"""

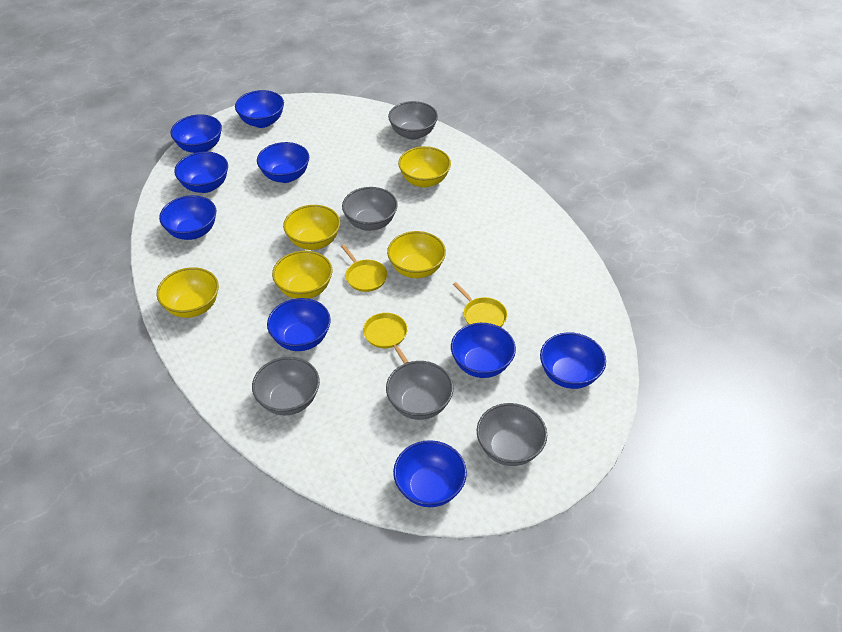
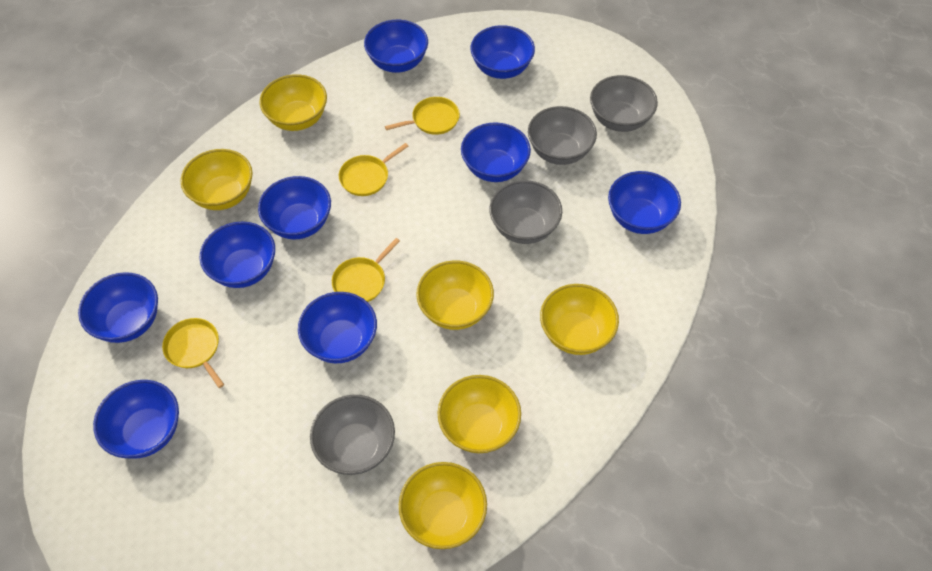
grey bowl: 5 -> 4
yellow bowl: 5 -> 6
yellow pan: 3 -> 4

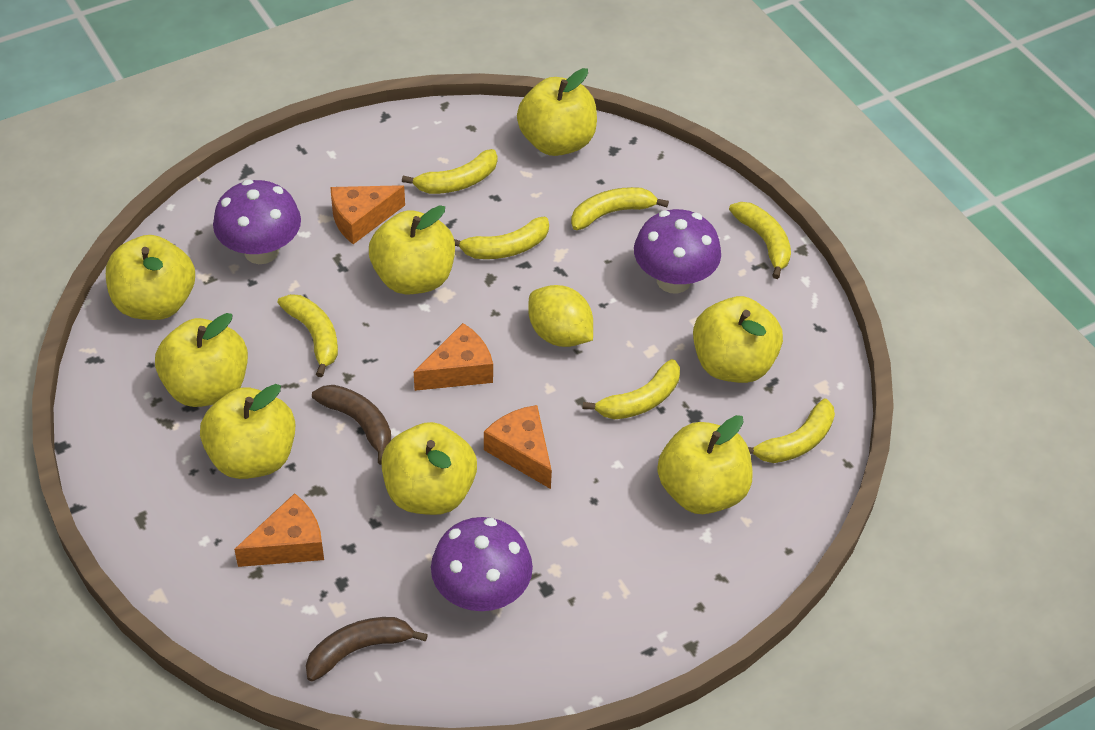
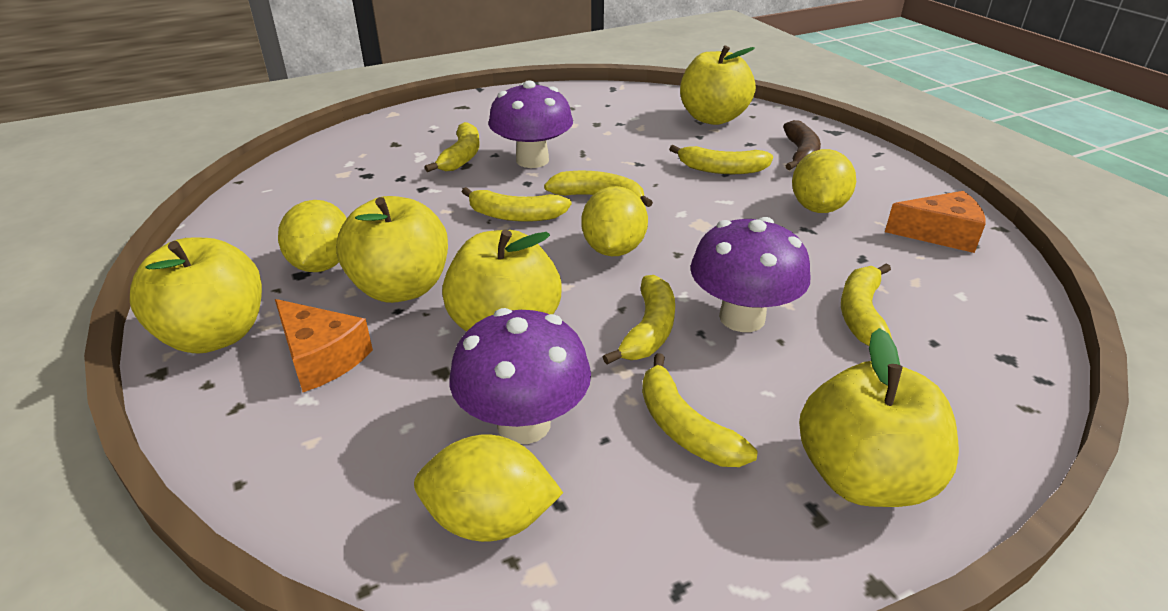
brown banana: 2 -> 1
orange cheese: 4 -> 2
yellow apple: 8 -> 5
yellow lemon: 1 -> 4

"""

> _Task instructions_
Every word of the data should be reproduced exactly; please omit any pictures.

> _Result for this task_
grey bowl: 5 -> 4
yellow bowl: 5 -> 6
yellow pan: 3 -> 4

brown banana: 2 -> 1
orange cheese: 4 -> 2
yellow apple: 8 -> 5
yellow lemon: 1 -> 4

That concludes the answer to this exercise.